_EXERCISE GOAL:_ Please return each entry that follows exactly as given, but without pictures.

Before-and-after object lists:

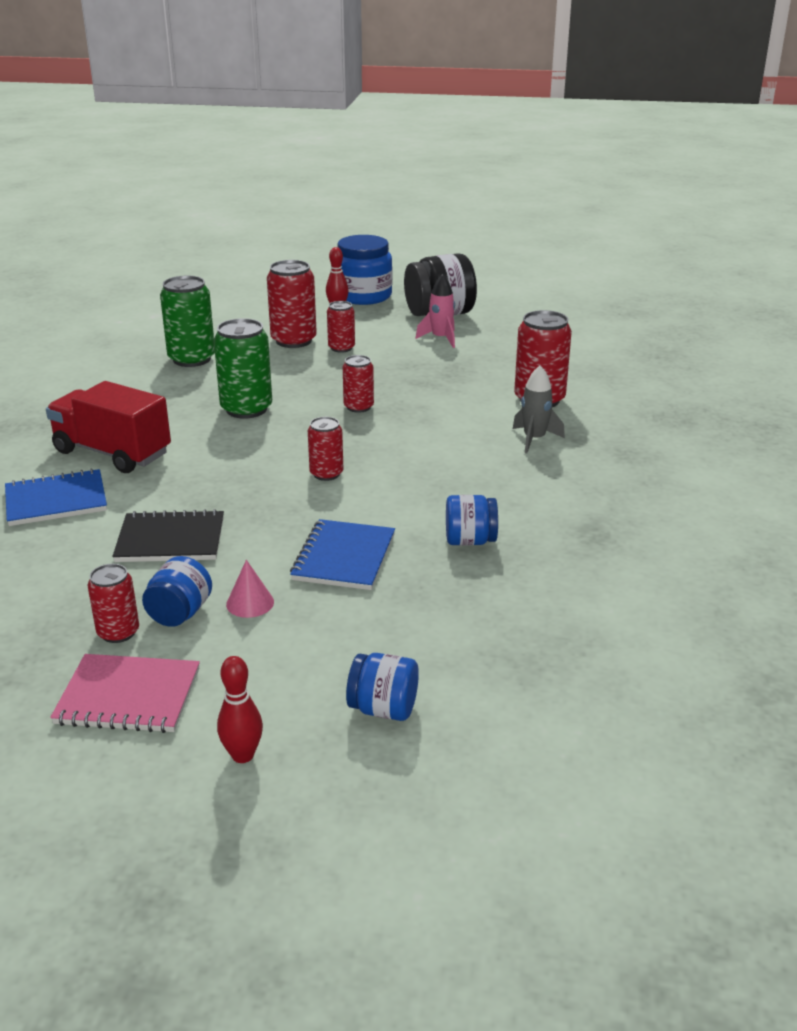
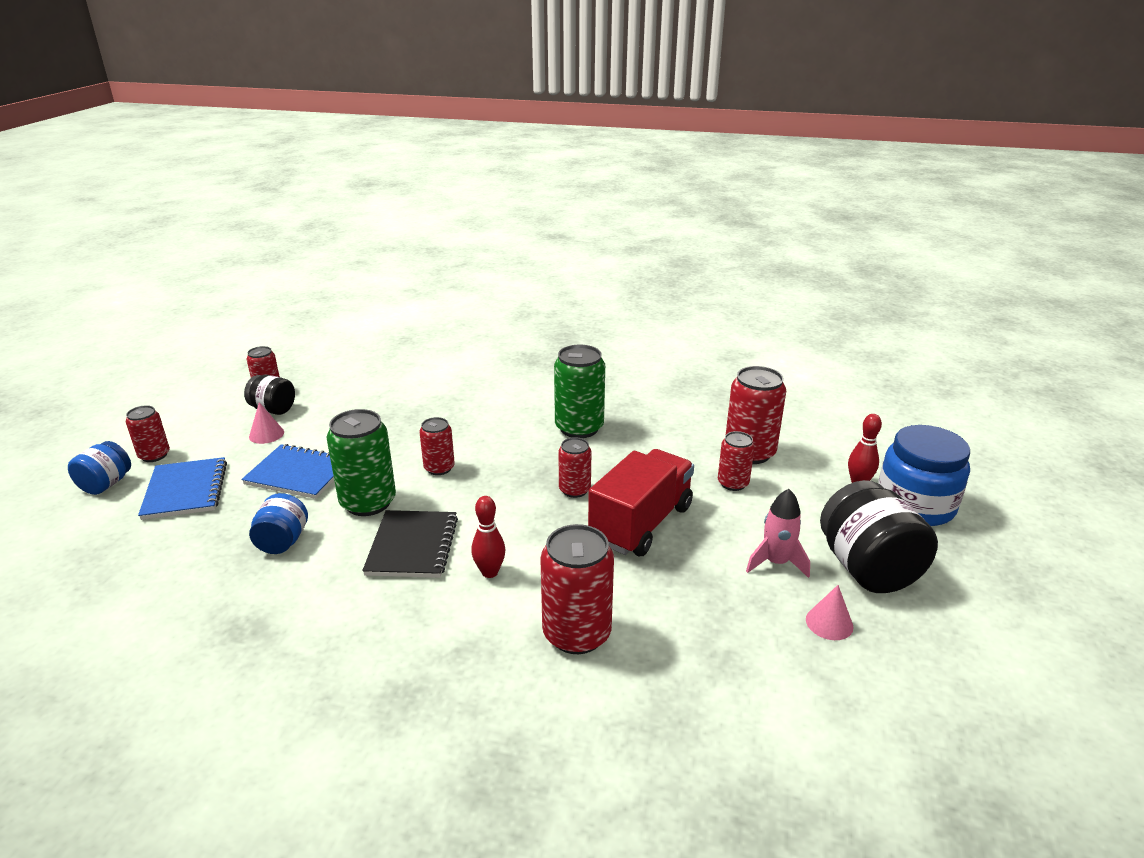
camera: 95 degrees right, 0 degrees up
(56, 500) = (444, 360): blue notebook -> blue notebook (186, 490)
(112, 453) = (509, 374): red truck -> red truck (641, 523)
(128, 697) = (201, 398): pink notebook -> none
(170, 540) = (368, 402): black notebook -> black notebook (413, 546)
(180, 613) = (273, 410): blue jar -> black jar
(192, 359) = (694, 398): green can -> green can (368, 502)
(242, 755) = (114, 434): red bowling pin -> red bowling pin (489, 572)
(306, 689) = (154, 455): none -> red can
(497, 328) = (829, 623): none -> pink cone
(534, 439) = (467, 613): grey rocket -> none

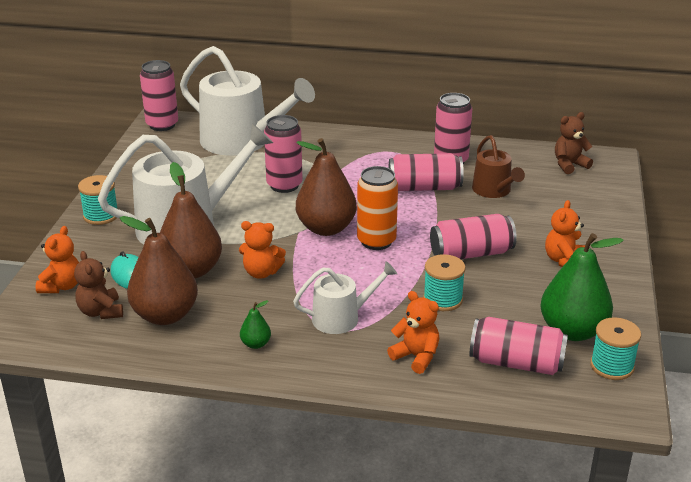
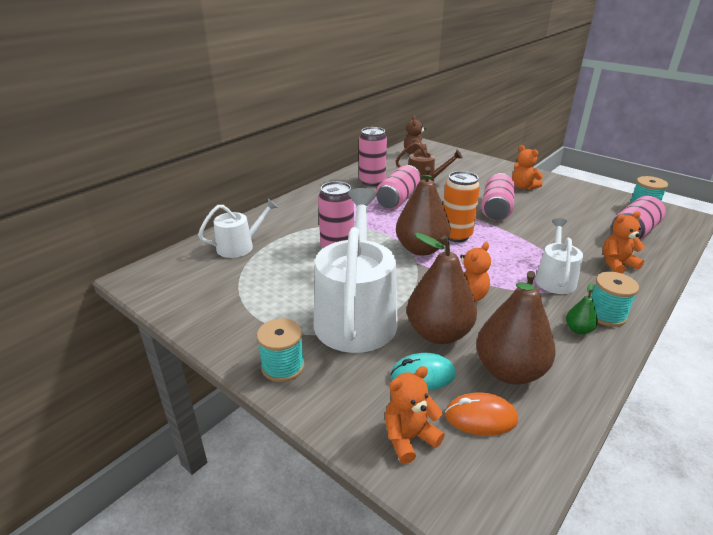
camera: 60 degrees left, 0 degrees up
(62, 286) = (409, 438): orange teddy bear -> orange teddy bear turned 75 degrees counterclockwise
(101, 312) = (480, 417): brown teddy bear -> orange mouse
(162, 125) = (147, 278): pink can -> none
(242, 141) = (239, 246): white watering can -> white watering can, size x0.53
(442, 299) = (548, 234): turquoise spool -> turquoise spool (606, 314)
(572, 331) = (602, 207): green pear -> none

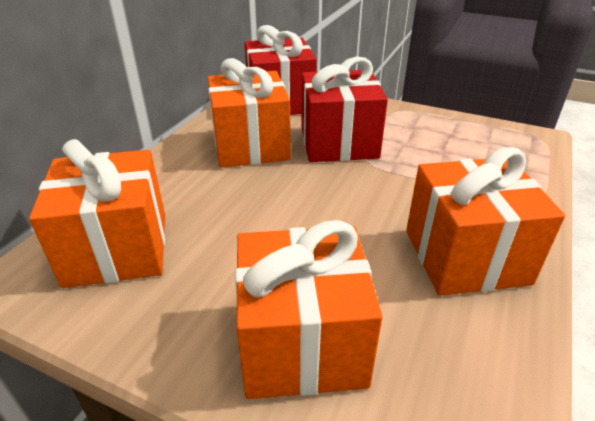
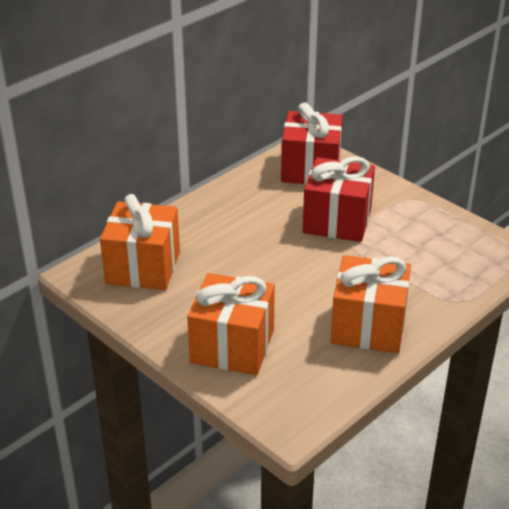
camera: 20 degrees right, 0 degrees up
(251, 146) = (264, 208): orange gift -> none

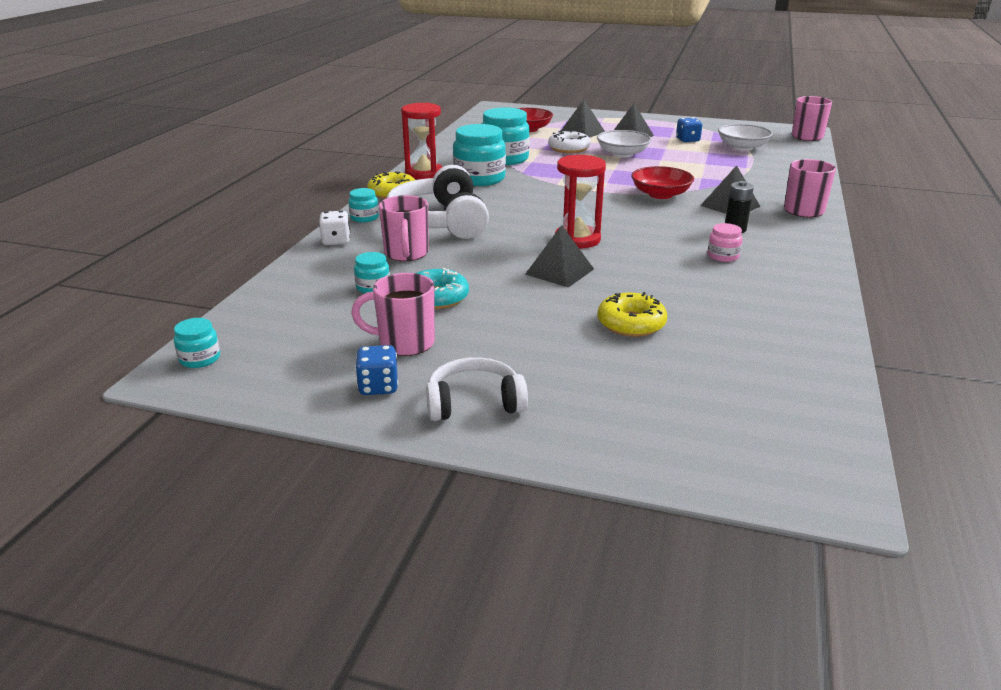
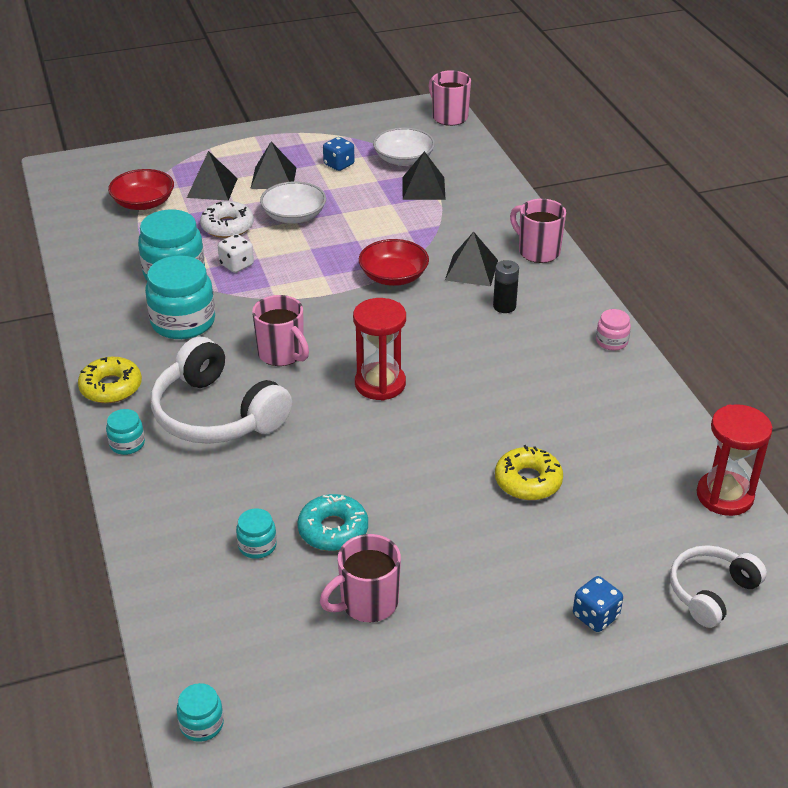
camera: 35 degrees left, 10 degrees up
(336, 241) = (139, 495): white dice -> white dice (236, 265)
(378, 387) = (401, 666): blue dice -> blue dice (595, 616)
(406, 254) = (237, 481): pink mug -> pink mug (282, 354)
(424, 173) = (109, 337): red hourglass -> red hourglass (724, 496)
(474, 403) = (495, 640): white headphones -> white headphones (711, 592)
(559, 271) = (407, 439): black pyramid -> black pyramid (423, 188)
(723, 256) = (525, 352): pink jar -> pink jar (611, 341)

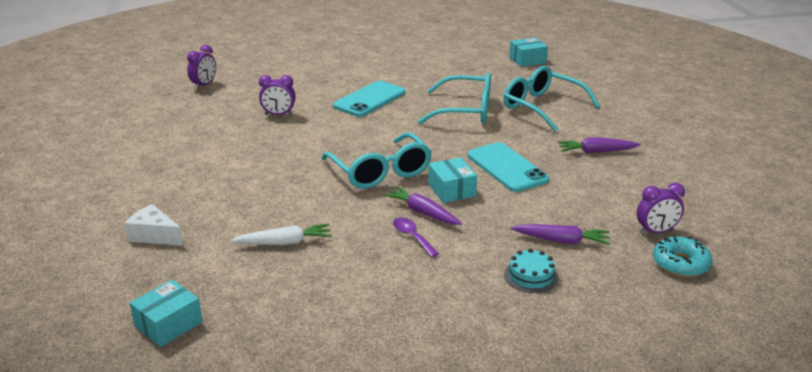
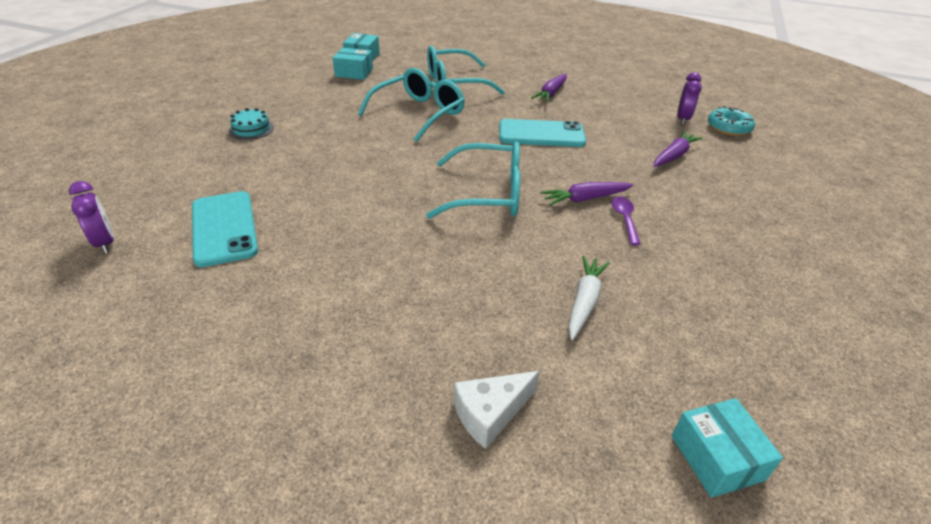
camera: 60 degrees left, 10 degrees up
(278, 114) = (281, 212): purple clock -> none
(370, 99) = (328, 147): turquoise phone -> turquoise phone (224, 228)
(412, 237) = (624, 219): purple spoon -> purple spoon turned 90 degrees clockwise
(451, 190) = (557, 171): turquoise box -> turquoise box (354, 73)
(531, 276) = (718, 187): turquoise cake -> turquoise cake (251, 129)

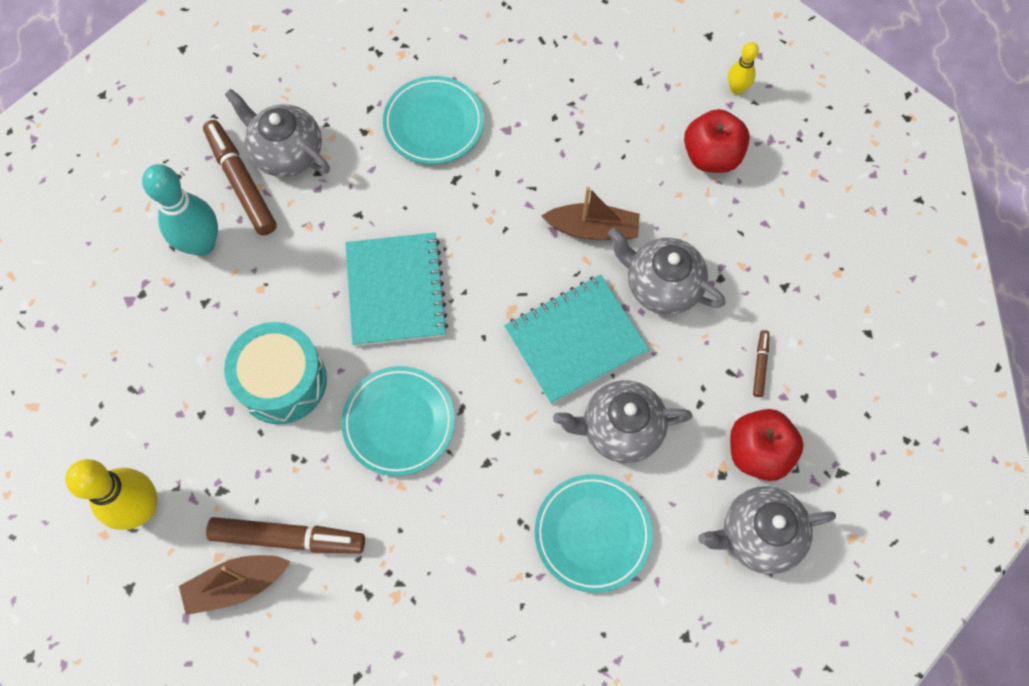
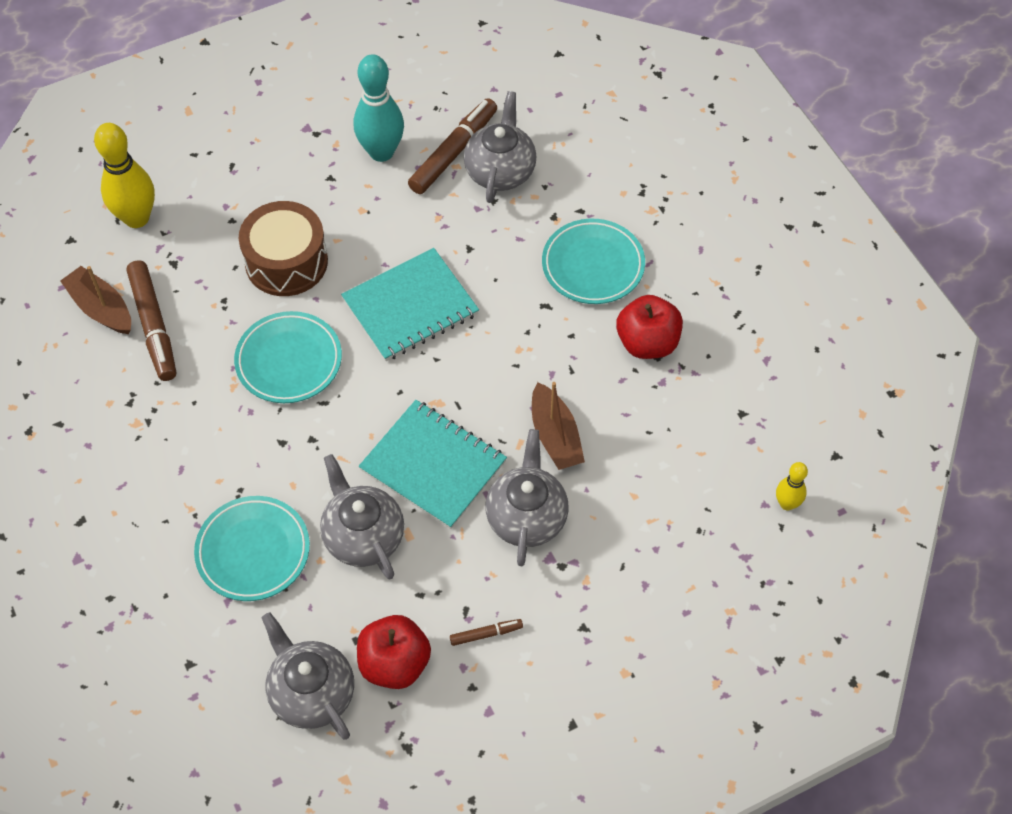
camera: 65 degrees right, 10 degrees down
(282, 381) = (286, 262): turquoise drum -> brown drum
(711, 156) = (694, 509): red apple -> red apple (647, 343)

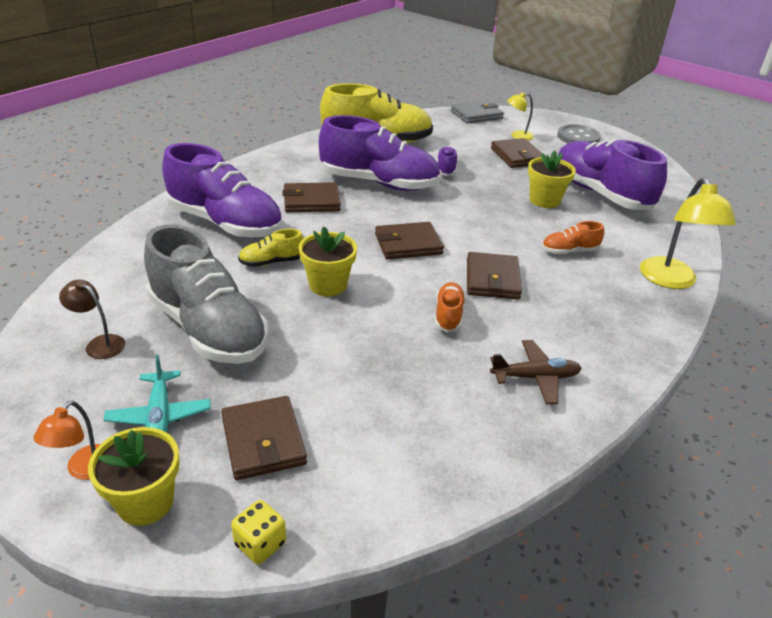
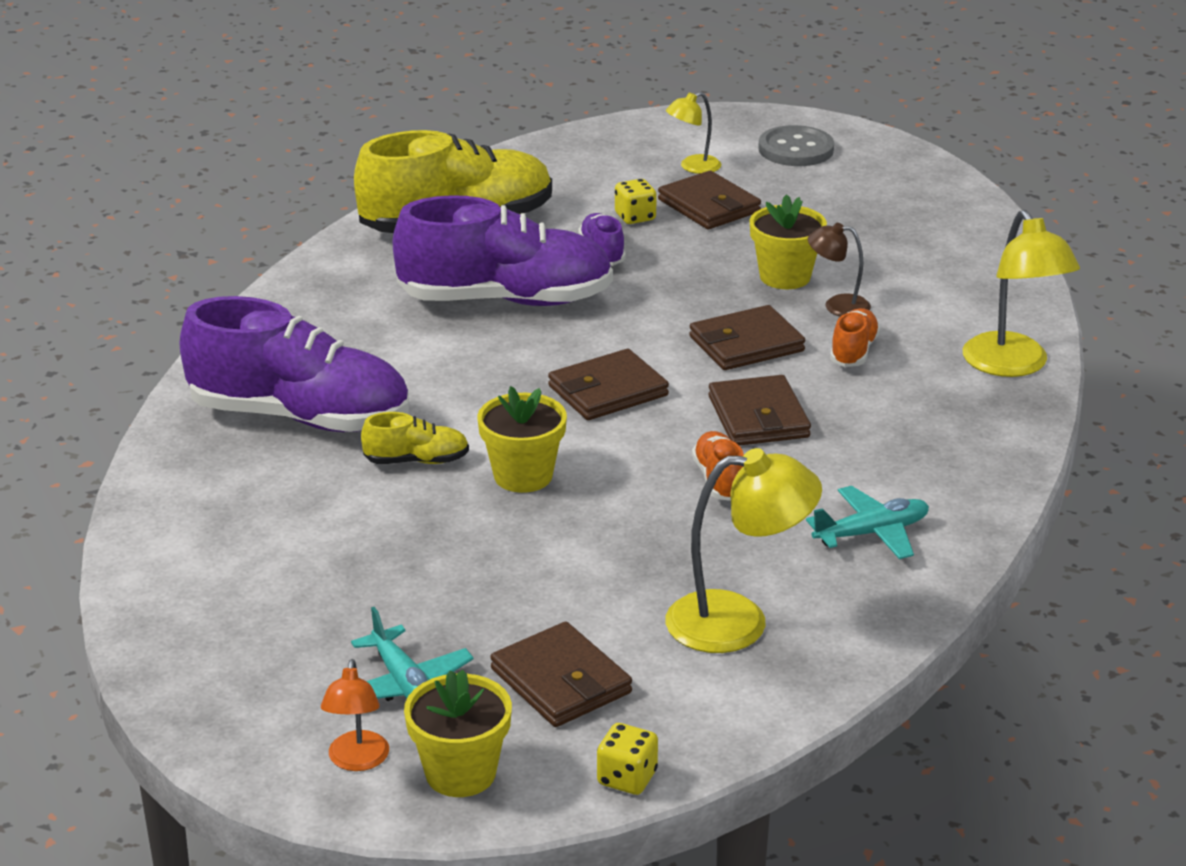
camera: 15 degrees left, 5 degrees down
(99, 344) = (249, 623): brown lamp -> brown lamp (837, 305)
(208, 328) = (390, 570): grey shoe -> none
(272, 262) = (416, 461): yellow shoe -> yellow shoe turned 150 degrees counterclockwise
(311, 201) = (414, 353): brown wallet -> brown wallet (746, 344)
(411, 424) = (738, 622): none -> yellow lamp
(473, 154) = (635, 217): none -> yellow dice
(476, 115) = (603, 137): grey wallet -> none
(535, 377) = (871, 533): brown plane -> turquoise plane
(569, 251) = (853, 351): orange shoe -> orange shoe turned 135 degrees clockwise
(600, 194) = (867, 247): purple shoe -> none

_WRITTEN ANSWER:_
camera: 95 degrees right, 0 degrees up
(56, 500) = (444, 360): blue notebook -> blue notebook (186, 490)
(112, 453) = (509, 374): red truck -> red truck (641, 523)
(128, 697) = (201, 398): pink notebook -> none
(170, 540) = (368, 402): black notebook -> black notebook (413, 546)
(180, 613) = (273, 410): blue jar -> black jar
(192, 359) = (694, 398): green can -> green can (368, 502)
(242, 755) = (114, 434): red bowling pin -> red bowling pin (489, 572)
(306, 689) = (154, 455): none -> red can
(497, 328) = (829, 623): none -> pink cone
(534, 439) = (467, 613): grey rocket -> none

camera: 60 degrees left, 0 degrees up
(62, 286) = (409, 438): orange teddy bear -> orange teddy bear turned 75 degrees counterclockwise
(101, 312) = (480, 417): brown teddy bear -> orange mouse
(162, 125) = (147, 278): pink can -> none
(242, 141) = (239, 246): white watering can -> white watering can, size x0.53
(442, 299) = (548, 234): turquoise spool -> turquoise spool (606, 314)
(572, 331) = (602, 207): green pear -> none

camera: 20 degrees right, 0 degrees up
(251, 146) = (264, 208): orange gift -> none

camera: 35 degrees left, 10 degrees up
(336, 241) = (139, 495): white dice -> white dice (236, 265)
(378, 387) = (401, 666): blue dice -> blue dice (595, 616)
(406, 254) = (237, 481): pink mug -> pink mug (282, 354)
(424, 173) = (109, 337): red hourglass -> red hourglass (724, 496)
(474, 403) = (495, 640): white headphones -> white headphones (711, 592)
(559, 271) = (407, 439): black pyramid -> black pyramid (423, 188)
(723, 256) = (525, 352): pink jar -> pink jar (611, 341)

camera: 60 degrees left, 10 degrees up
(278, 114) = (281, 212): purple clock -> none
(370, 99) = (328, 147): turquoise phone -> turquoise phone (224, 228)
(412, 237) = (624, 219): purple spoon -> purple spoon turned 90 degrees clockwise
(451, 190) = (557, 171): turquoise box -> turquoise box (354, 73)
(531, 276) = (718, 187): turquoise cake -> turquoise cake (251, 129)

camera: 65 degrees right, 10 degrees down
(282, 381) = (286, 262): turquoise drum -> brown drum
(711, 156) = (694, 509): red apple -> red apple (647, 343)

camera: 15 degrees left, 5 degrees down
(99, 344) = (249, 623): brown lamp -> brown lamp (837, 305)
(208, 328) = (390, 570): grey shoe -> none
(272, 262) = (416, 461): yellow shoe -> yellow shoe turned 150 degrees counterclockwise
(311, 201) = (414, 353): brown wallet -> brown wallet (746, 344)
(411, 424) = (738, 622): none -> yellow lamp
(473, 154) = (635, 217): none -> yellow dice
(476, 115) = (603, 137): grey wallet -> none
(535, 377) = (871, 533): brown plane -> turquoise plane
(569, 251) = (853, 351): orange shoe -> orange shoe turned 135 degrees clockwise
(600, 194) = (867, 247): purple shoe -> none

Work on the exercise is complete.